Goal of the exercise: Write out only the opening lines of the entries, through the line with "(387, 173) = (447, 192): brown".

Data records:
=== Begin Enclosure ===

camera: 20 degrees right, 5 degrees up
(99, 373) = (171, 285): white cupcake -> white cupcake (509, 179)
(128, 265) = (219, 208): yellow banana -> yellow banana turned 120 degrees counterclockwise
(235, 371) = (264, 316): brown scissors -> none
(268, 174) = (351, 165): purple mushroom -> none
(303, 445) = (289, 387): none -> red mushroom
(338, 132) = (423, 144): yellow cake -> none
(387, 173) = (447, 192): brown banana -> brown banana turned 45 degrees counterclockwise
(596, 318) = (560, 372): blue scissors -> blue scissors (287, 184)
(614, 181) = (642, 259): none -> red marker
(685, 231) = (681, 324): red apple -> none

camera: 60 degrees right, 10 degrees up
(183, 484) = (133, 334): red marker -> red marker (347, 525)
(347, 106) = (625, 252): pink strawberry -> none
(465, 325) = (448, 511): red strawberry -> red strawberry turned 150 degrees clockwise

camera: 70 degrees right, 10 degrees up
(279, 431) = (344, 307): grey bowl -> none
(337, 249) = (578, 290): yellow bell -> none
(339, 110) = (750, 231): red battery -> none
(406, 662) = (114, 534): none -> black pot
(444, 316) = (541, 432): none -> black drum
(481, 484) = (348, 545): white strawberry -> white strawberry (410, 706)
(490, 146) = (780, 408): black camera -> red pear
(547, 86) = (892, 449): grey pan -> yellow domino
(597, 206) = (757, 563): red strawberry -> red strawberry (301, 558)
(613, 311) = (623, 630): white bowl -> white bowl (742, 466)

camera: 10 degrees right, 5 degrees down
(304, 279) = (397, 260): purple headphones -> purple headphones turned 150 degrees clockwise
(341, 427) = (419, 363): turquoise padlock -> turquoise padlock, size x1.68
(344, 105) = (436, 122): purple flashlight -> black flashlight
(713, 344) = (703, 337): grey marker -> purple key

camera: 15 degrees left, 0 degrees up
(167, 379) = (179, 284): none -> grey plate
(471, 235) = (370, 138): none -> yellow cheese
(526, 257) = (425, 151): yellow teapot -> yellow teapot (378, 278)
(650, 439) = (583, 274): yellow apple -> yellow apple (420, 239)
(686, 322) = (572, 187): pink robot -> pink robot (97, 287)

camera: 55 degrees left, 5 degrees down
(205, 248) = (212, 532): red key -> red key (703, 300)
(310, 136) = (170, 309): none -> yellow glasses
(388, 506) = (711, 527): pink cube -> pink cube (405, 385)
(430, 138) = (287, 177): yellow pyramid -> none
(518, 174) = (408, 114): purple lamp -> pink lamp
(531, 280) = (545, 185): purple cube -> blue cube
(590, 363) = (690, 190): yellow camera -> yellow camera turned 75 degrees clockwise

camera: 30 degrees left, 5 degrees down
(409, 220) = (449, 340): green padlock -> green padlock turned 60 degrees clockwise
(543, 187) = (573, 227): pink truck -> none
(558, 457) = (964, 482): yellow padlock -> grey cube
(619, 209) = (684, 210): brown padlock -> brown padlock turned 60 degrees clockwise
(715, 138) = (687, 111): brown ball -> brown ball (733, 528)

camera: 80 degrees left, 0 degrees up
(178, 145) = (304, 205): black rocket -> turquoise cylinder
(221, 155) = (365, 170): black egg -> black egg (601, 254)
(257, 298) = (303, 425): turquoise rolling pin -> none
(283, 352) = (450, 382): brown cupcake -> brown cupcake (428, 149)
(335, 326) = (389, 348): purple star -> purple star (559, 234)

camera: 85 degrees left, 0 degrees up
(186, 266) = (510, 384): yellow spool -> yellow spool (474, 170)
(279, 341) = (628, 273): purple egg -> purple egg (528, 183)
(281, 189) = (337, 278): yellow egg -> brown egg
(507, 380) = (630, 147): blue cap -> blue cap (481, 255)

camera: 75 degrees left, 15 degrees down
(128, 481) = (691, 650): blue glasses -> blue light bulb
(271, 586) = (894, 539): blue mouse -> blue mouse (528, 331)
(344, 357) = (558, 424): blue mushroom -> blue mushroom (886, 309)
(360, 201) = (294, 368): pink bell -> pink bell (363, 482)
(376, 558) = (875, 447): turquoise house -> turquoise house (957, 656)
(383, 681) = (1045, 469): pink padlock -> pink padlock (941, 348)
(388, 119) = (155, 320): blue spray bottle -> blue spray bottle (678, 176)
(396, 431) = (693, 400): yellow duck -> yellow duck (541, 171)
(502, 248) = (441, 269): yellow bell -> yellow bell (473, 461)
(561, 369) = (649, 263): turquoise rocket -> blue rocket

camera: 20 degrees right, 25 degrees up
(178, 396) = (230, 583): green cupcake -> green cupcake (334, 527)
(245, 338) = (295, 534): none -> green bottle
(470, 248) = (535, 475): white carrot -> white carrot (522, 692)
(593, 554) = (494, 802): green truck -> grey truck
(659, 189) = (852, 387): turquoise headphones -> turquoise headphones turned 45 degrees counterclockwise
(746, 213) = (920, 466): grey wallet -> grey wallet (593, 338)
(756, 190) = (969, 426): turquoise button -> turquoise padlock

=== End Enclosure ===

Answer section:
camera: 20 degrees right, 5 degrees up
(99, 373) = (171, 285): white cupcake -> white cupcake (509, 179)
(128, 265) = (219, 208): yellow banana -> yellow banana turned 120 degrees counterclockwise
(235, 371) = (264, 316): brown scissors -> none
(268, 174) = (351, 165): purple mushroom -> none
(303, 445) = (289, 387): none -> red mushroom
(338, 132) = (423, 144): yellow cake -> none
(387, 173) = (447, 192): brown banana -> brown banana turned 45 degrees counterclockwise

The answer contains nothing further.